#### ABOUT THIS TASK:
Every record below is to be retyped exactly, with the pictures left out.

#### RECORDS FOR THIS EXERCISE:
== Segment start ==
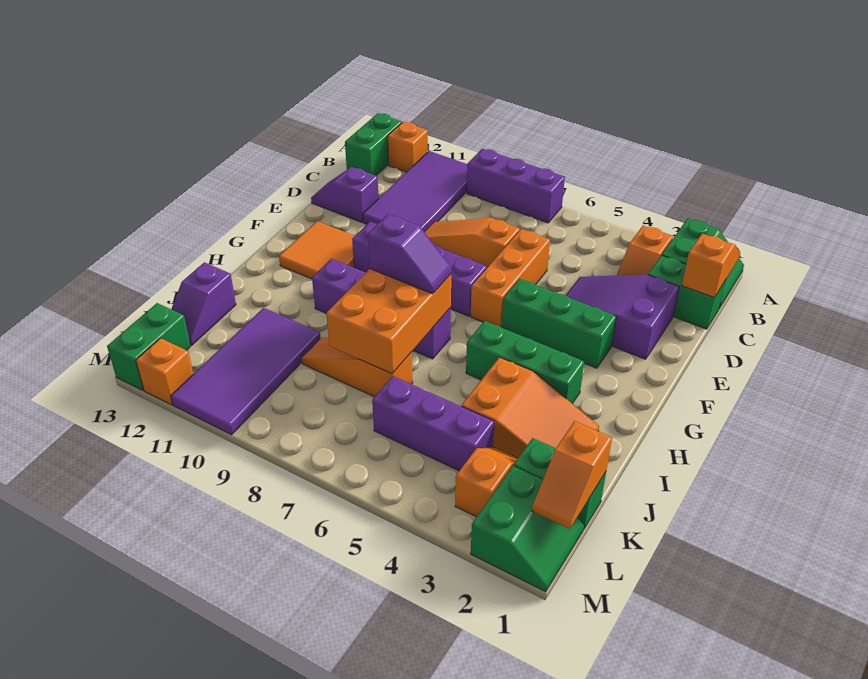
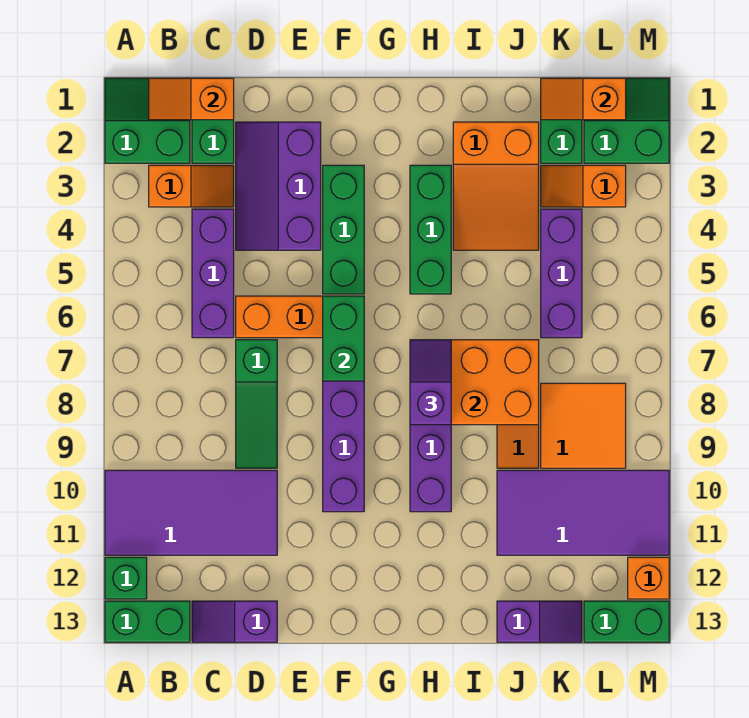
purple brick A7:A9 level 1 -> purple brick C4:C6 level 1
orange brick A12 level 1 -> green brick A12 level 1
purple slope D2:E4 level 1 top 2 -> purple slope D2:E4 level 1 top E
orange slope D7:D9 level 1 top 7 -> green slope D7:D9 level 1 top 7
purple slope D12:D13 level 1 top 12 -> purple slope C13:D13 level 1 top D
none -> green brick F6:F7 level 2
orange tile F11:G12 level 1 -> orange tile K8:L9 level 1
orange slope I2:J4 level 1 top 4 -> orange slope I2:J4 level 1 top 2
orange slope K1:L1 level 2 top K -> orange slope K1:L1 level 2 top L

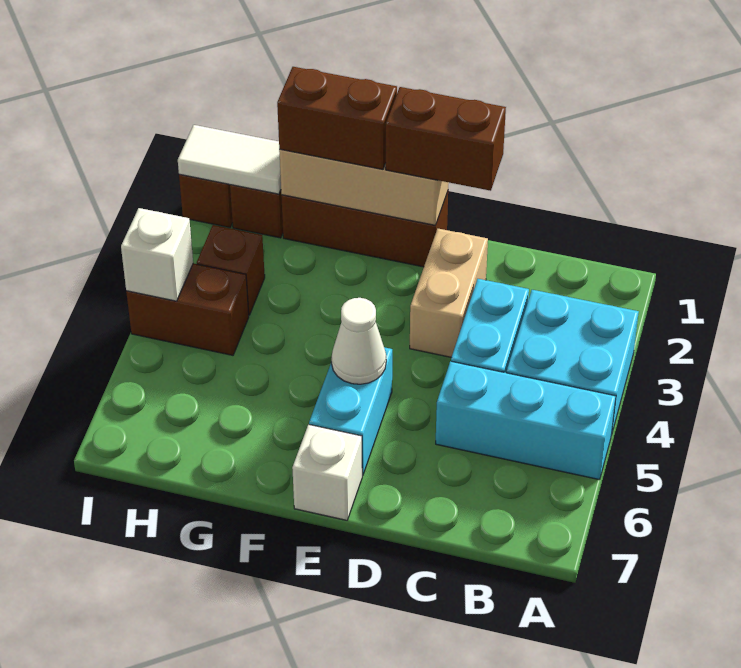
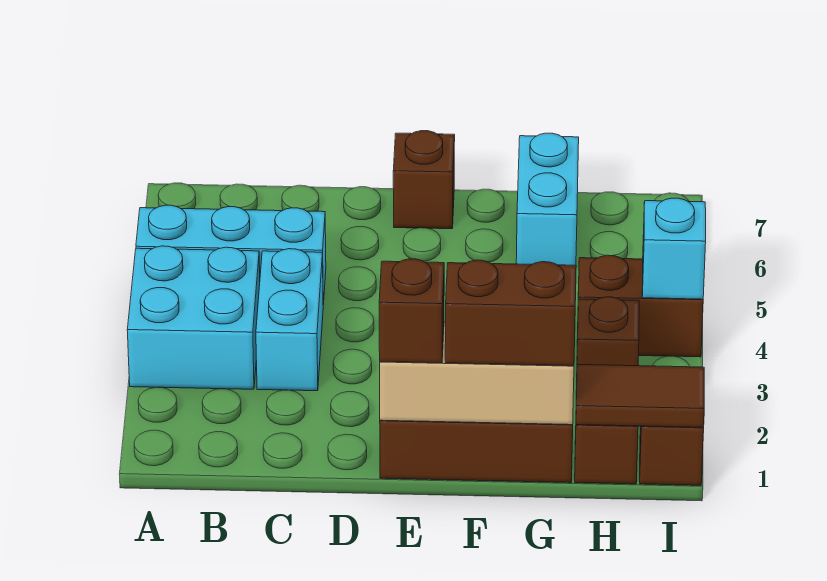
brown brick D1:E1 level 3 -> brown brick E1 level 3
tan brick D2:D3 level 1 -> none
cyan brick E5:E6 level 1 -> cyan brick G6:G7 level 1
white cone E5 level 2 -> none
white brick E7 level 1 -> brown brick E7 level 1
white tile H1:I1 level 2 -> brown tile H1:I1 level 2
white brick I4 level 2 -> cyan brick I4 level 2

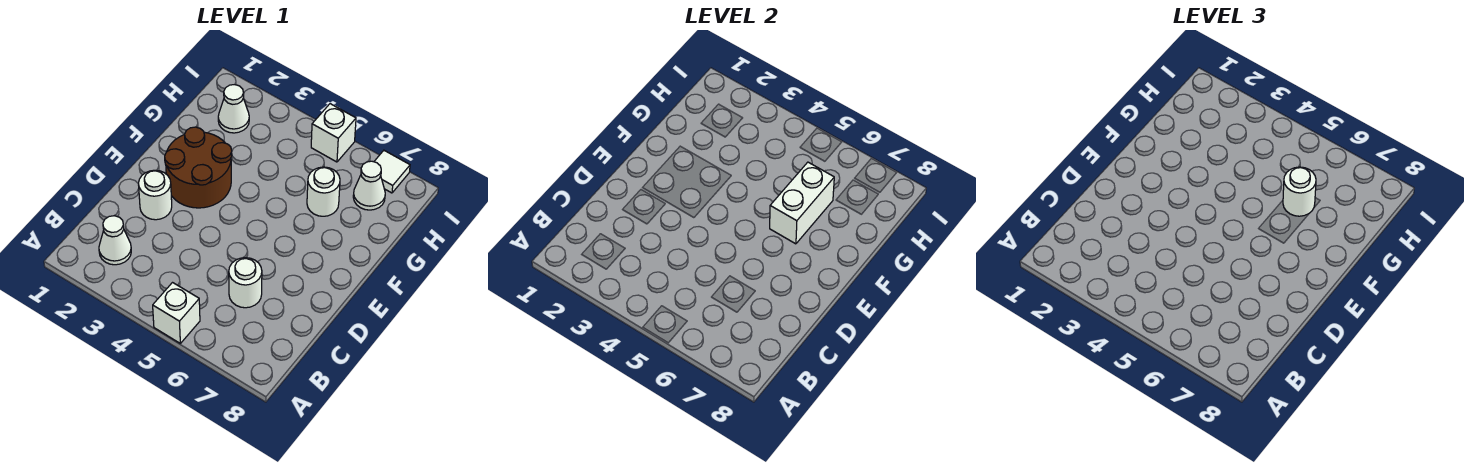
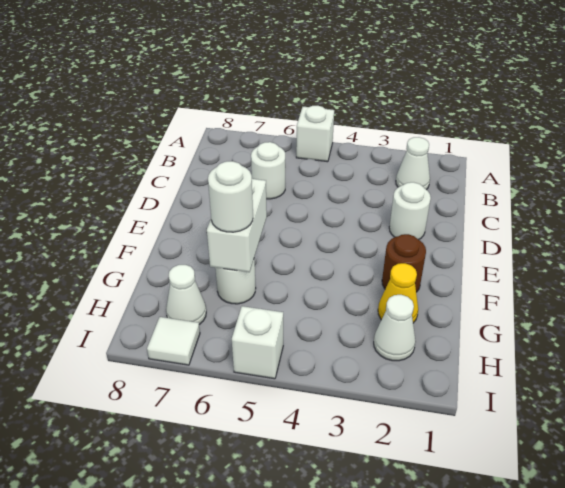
brown round brick E2:F3 level 1 -> brown round brick F2 level 1
none -> yellow cone G2 level 1

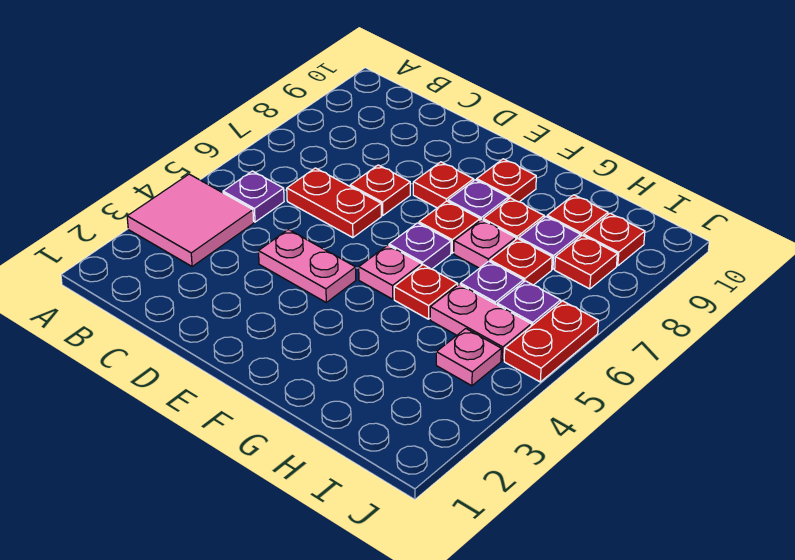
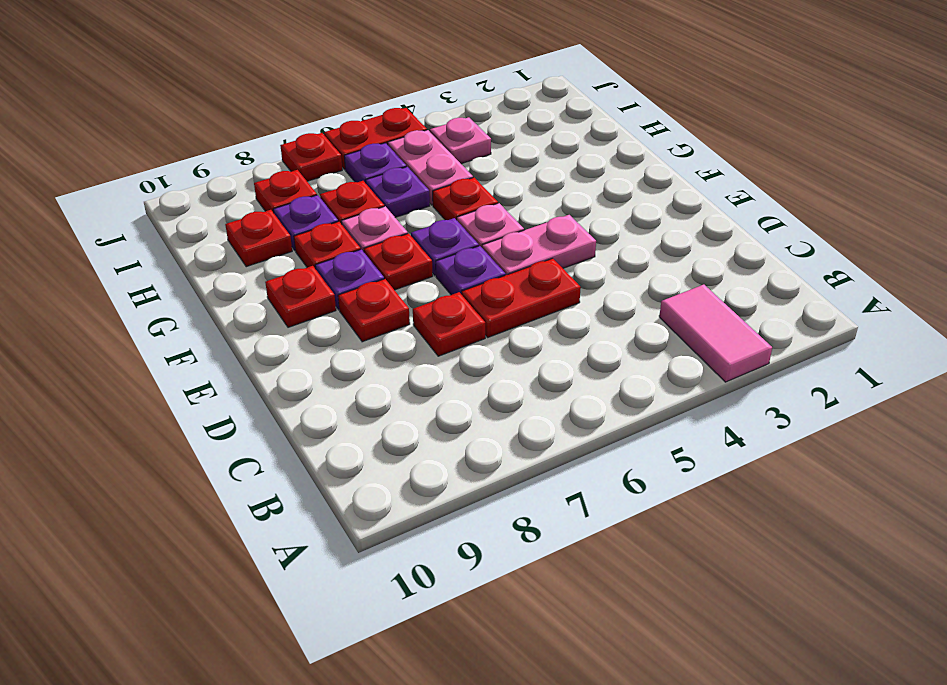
pink tile A3:B4 level 1 -> pink tile A3:B3 level 1
purple plate B5 level 1 -> purple plate E6 level 1
red plate C6:D6 level 1 -> red plate D5:D6 level 1
pink plate D4:E4 level 1 -> pink plate E4:E5 level 1
red plate I9 level 1 -> red plate J7 level 1

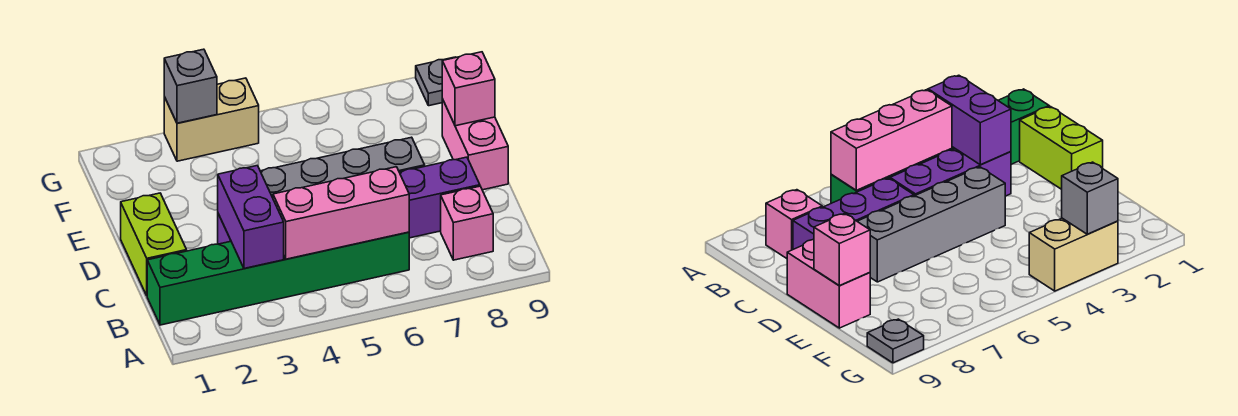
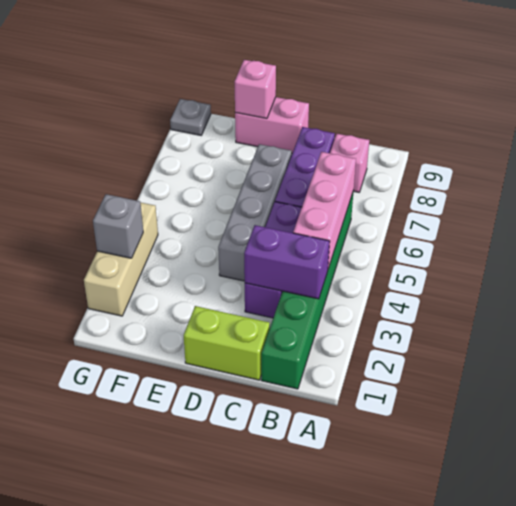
tan brick G3:G4 level 1 -> tan brick G2:G4 level 1

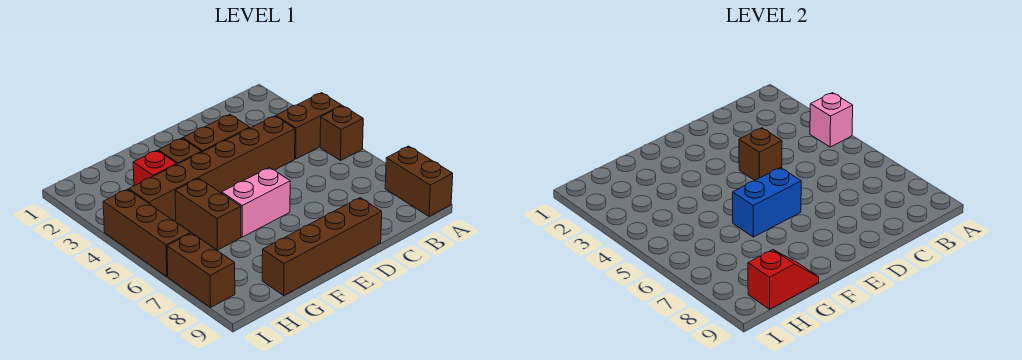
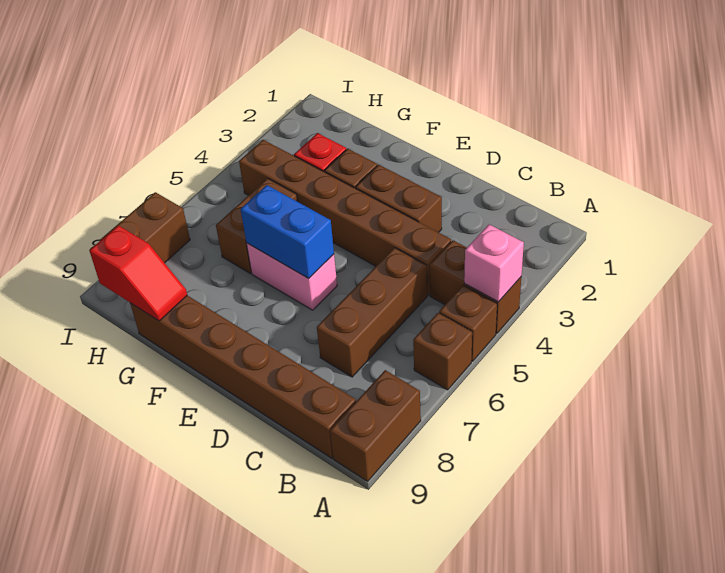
brown brick D4 level 2 -> brown brick A6 level 1
brown brick D9:G9 level 1 -> brown brick B9:G9 level 1
brown brick I4:I6 level 1 -> brown brick C5:C7 level 1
== Segment end ==
#### SOLUTION TO THIS TASK:
purple brick A7:A9 level 1 -> purple brick C4:C6 level 1
orange brick A12 level 1 -> green brick A12 level 1
purple slope D2:E4 level 1 top 2 -> purple slope D2:E4 level 1 top E
orange slope D7:D9 level 1 top 7 -> green slope D7:D9 level 1 top 7
purple slope D12:D13 level 1 top 12 -> purple slope C13:D13 level 1 top D
none -> green brick F6:F7 level 2
orange tile F11:G12 level 1 -> orange tile K8:L9 level 1
orange slope I2:J4 level 1 top 4 -> orange slope I2:J4 level 1 top 2
orange slope K1:L1 level 2 top K -> orange slope K1:L1 level 2 top L

brown brick D1:E1 level 3 -> brown brick E1 level 3
tan brick D2:D3 level 1 -> none
cyan brick E5:E6 level 1 -> cyan brick G6:G7 level 1
white cone E5 level 2 -> none
white brick E7 level 1 -> brown brick E7 level 1
white tile H1:I1 level 2 -> brown tile H1:I1 level 2
white brick I4 level 2 -> cyan brick I4 level 2

brown round brick E2:F3 level 1 -> brown round brick F2 level 1
none -> yellow cone G2 level 1

pink tile A3:B4 level 1 -> pink tile A3:B3 level 1
purple plate B5 level 1 -> purple plate E6 level 1
red plate C6:D6 level 1 -> red plate D5:D6 level 1
pink plate D4:E4 level 1 -> pink plate E4:E5 level 1
red plate I9 level 1 -> red plate J7 level 1

tan brick G3:G4 level 1 -> tan brick G2:G4 level 1

brown brick D4 level 2 -> brown brick A6 level 1
brown brick D9:G9 level 1 -> brown brick B9:G9 level 1
brown brick I4:I6 level 1 -> brown brick C5:C7 level 1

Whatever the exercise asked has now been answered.